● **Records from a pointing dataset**

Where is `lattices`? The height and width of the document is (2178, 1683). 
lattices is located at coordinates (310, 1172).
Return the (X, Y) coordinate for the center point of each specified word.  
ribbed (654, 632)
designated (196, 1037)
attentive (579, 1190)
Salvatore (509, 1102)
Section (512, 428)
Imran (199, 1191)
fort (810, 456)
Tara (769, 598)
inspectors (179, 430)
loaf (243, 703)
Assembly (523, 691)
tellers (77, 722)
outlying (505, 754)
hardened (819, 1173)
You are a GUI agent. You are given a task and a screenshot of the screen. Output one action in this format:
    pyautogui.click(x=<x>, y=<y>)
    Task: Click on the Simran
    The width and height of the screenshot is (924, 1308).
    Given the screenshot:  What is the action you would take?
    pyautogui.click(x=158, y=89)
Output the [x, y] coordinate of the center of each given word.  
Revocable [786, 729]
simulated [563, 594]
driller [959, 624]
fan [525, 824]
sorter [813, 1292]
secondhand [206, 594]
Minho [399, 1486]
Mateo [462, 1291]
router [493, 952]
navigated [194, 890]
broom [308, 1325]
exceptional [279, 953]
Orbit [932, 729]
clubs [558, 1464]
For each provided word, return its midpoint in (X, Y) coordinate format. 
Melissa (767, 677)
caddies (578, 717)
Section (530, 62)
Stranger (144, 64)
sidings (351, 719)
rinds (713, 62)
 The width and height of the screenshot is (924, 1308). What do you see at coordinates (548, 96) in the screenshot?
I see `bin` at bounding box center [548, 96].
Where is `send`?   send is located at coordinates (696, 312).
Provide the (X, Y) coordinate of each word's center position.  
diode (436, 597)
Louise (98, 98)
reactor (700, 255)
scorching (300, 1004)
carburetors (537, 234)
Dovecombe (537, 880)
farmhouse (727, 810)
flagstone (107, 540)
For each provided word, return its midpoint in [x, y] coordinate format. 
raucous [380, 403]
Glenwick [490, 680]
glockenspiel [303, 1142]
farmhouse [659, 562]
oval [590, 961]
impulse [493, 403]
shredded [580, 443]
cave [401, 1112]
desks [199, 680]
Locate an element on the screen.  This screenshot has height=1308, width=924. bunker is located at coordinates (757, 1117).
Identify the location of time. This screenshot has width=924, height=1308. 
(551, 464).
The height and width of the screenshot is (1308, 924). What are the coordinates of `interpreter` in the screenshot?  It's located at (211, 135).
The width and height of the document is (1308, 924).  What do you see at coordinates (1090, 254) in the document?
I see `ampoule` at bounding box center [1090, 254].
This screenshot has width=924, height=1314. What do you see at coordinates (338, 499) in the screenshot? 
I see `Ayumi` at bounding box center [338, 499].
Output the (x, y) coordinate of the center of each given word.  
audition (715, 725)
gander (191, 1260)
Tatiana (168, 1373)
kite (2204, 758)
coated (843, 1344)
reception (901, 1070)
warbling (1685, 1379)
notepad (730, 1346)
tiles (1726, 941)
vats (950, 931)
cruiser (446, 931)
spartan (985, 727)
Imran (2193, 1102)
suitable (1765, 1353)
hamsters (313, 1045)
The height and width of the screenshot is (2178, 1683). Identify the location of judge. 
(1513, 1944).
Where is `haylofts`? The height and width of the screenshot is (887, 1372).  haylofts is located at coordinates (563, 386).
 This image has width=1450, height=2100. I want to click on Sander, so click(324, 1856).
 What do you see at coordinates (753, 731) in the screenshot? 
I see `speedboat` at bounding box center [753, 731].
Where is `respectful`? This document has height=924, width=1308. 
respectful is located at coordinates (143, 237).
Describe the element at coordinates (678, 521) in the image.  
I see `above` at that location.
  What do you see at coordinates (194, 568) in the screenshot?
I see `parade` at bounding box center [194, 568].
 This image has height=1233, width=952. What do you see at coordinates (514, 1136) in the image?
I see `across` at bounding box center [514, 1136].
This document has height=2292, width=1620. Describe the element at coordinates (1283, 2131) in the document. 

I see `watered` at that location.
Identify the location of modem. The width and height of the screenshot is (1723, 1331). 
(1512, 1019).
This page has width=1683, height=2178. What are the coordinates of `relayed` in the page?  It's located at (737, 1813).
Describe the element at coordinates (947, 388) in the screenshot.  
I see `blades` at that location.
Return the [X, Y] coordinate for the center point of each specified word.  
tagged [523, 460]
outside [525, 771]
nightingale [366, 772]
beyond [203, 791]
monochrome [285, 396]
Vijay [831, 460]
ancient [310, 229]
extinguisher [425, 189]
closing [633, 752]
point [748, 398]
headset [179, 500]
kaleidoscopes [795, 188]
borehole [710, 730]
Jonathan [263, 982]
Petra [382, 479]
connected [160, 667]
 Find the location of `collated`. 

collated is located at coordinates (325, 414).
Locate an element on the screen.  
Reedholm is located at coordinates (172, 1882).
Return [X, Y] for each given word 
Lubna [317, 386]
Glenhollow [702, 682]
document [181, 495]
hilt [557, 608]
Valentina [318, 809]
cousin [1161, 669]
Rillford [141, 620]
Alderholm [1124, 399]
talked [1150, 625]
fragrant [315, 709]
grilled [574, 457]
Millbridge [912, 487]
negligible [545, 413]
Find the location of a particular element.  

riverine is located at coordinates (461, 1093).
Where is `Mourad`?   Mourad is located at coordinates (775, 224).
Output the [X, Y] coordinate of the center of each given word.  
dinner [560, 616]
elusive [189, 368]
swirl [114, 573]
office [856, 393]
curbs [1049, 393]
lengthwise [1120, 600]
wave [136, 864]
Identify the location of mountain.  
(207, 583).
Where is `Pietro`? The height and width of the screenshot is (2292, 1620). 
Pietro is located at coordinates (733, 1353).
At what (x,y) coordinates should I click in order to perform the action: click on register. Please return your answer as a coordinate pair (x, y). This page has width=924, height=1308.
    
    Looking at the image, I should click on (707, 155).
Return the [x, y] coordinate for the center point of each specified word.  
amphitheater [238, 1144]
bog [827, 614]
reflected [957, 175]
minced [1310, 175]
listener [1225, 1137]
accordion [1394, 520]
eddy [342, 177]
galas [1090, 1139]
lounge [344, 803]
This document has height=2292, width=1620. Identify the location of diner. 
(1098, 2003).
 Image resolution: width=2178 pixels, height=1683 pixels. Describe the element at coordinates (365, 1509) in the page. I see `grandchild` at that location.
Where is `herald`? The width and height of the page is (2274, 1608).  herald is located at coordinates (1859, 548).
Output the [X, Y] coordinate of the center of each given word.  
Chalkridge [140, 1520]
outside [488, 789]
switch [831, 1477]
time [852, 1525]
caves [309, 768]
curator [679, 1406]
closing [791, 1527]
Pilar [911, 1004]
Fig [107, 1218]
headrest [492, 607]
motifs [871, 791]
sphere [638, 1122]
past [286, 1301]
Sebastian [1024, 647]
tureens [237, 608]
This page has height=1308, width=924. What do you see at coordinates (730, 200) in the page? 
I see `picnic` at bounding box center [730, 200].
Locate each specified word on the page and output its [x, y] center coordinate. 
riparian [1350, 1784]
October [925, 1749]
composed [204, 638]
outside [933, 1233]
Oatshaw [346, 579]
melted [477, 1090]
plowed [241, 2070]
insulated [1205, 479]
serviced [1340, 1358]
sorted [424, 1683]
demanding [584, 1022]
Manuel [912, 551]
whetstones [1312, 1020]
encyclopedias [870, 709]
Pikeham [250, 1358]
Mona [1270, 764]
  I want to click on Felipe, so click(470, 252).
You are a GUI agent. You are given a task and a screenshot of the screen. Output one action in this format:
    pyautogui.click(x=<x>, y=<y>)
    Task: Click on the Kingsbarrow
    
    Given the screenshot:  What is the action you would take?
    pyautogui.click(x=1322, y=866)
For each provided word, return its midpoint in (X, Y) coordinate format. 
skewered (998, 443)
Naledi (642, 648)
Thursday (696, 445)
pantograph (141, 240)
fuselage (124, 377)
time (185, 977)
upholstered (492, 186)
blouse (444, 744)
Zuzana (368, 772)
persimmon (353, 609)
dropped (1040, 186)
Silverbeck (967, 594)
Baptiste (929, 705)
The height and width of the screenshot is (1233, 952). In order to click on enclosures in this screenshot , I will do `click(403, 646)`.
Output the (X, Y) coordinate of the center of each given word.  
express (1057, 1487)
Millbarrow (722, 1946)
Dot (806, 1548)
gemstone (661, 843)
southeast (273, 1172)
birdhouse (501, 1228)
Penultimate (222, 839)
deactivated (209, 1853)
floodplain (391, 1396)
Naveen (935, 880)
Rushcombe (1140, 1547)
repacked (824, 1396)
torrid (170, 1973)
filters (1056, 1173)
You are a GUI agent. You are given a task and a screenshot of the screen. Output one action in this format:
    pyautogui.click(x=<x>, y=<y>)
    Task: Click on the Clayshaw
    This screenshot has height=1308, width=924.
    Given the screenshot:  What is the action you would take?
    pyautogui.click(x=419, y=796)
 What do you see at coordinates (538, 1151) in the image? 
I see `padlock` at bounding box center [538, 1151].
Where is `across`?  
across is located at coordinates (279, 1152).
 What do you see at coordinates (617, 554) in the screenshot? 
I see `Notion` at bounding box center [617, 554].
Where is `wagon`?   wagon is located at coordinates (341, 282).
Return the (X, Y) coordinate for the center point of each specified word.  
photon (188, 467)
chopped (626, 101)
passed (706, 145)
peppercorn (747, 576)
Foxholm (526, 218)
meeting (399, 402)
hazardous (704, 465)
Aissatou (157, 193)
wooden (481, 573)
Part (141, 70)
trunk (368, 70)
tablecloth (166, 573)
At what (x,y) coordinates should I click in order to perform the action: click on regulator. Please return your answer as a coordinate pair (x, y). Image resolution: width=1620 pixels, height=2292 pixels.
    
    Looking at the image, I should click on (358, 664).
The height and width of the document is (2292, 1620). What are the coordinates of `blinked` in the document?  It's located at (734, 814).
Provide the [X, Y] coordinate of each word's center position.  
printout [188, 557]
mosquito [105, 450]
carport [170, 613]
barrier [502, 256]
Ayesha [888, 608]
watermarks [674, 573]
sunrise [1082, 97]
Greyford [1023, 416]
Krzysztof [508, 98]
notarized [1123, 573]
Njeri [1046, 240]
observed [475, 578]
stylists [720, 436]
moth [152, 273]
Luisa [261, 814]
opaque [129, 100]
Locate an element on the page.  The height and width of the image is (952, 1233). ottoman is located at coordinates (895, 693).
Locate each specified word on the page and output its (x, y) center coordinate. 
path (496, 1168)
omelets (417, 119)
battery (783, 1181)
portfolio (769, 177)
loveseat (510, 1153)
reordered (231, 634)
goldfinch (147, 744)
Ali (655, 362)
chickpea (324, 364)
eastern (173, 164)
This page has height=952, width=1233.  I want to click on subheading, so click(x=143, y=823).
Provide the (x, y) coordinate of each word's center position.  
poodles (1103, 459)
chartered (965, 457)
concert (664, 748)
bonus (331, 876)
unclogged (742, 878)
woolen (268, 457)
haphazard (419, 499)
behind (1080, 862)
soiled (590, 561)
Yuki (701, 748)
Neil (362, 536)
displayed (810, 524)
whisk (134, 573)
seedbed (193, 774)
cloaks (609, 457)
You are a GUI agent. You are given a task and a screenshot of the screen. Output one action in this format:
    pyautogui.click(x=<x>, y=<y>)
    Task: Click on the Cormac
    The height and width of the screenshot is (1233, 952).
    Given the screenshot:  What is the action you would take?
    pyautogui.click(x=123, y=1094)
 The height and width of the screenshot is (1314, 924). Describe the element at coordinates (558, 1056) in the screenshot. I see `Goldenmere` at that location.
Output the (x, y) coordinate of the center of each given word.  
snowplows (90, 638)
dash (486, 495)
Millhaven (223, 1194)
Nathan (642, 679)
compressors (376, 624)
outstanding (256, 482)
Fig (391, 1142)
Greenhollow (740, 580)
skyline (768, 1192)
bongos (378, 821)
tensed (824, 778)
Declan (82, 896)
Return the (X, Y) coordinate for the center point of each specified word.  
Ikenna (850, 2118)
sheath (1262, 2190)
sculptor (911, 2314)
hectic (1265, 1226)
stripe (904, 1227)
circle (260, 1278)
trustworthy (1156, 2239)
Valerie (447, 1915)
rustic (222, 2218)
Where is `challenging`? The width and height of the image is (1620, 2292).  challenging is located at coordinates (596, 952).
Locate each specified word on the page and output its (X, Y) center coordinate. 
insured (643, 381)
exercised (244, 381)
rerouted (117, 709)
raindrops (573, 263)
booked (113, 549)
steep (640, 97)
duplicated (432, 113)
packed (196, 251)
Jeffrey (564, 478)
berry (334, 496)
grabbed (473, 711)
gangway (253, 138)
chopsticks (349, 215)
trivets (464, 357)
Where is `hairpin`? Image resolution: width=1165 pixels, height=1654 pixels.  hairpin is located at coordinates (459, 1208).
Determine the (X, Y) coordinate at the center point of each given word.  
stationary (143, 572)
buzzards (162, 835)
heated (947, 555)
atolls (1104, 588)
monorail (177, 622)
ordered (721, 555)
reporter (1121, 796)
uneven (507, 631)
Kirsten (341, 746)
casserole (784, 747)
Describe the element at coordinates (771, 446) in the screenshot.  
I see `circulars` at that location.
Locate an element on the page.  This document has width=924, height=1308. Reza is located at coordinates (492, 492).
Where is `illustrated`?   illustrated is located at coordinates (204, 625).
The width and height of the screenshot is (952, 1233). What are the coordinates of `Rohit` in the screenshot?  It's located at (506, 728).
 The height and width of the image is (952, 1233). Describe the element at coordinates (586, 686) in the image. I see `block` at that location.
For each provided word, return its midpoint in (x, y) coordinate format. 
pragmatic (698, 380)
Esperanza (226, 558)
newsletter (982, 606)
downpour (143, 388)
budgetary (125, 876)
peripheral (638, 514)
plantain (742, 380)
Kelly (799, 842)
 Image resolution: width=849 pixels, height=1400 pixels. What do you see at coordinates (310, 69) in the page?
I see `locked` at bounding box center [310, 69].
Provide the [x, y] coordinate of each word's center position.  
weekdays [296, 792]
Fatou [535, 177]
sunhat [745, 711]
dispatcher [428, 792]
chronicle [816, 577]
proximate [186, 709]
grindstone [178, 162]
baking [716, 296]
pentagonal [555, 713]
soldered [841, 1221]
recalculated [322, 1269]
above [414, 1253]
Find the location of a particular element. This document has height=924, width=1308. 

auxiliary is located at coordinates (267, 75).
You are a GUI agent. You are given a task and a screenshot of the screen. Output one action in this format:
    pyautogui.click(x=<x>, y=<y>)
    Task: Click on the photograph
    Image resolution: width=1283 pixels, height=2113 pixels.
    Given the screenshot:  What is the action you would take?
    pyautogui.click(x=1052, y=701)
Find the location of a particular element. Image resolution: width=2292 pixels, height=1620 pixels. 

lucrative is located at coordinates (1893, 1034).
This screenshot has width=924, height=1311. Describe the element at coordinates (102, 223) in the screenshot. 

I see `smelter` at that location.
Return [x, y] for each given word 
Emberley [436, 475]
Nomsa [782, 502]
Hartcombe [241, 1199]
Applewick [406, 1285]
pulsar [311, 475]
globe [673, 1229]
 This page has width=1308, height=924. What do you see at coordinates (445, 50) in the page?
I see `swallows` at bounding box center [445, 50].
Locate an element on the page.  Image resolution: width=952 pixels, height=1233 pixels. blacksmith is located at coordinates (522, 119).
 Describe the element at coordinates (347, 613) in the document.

● **Goal**
Please output the listing verbatim from its first line through the line containing "hardened (819, 1173)", with that line included.

● **Result for this task**
Where is `lattices`? The height and width of the document is (2178, 1683). 
lattices is located at coordinates (310, 1172).
Return the (X, Y) coordinate for the center point of each specified word.  
ribbed (654, 632)
designated (196, 1037)
attentive (579, 1190)
Salvatore (509, 1102)
Section (512, 428)
Imran (199, 1191)
fort (810, 456)
Tara (769, 598)
inspectors (179, 430)
loaf (243, 703)
Assembly (523, 691)
tellers (77, 722)
outlying (505, 754)
hardened (819, 1173)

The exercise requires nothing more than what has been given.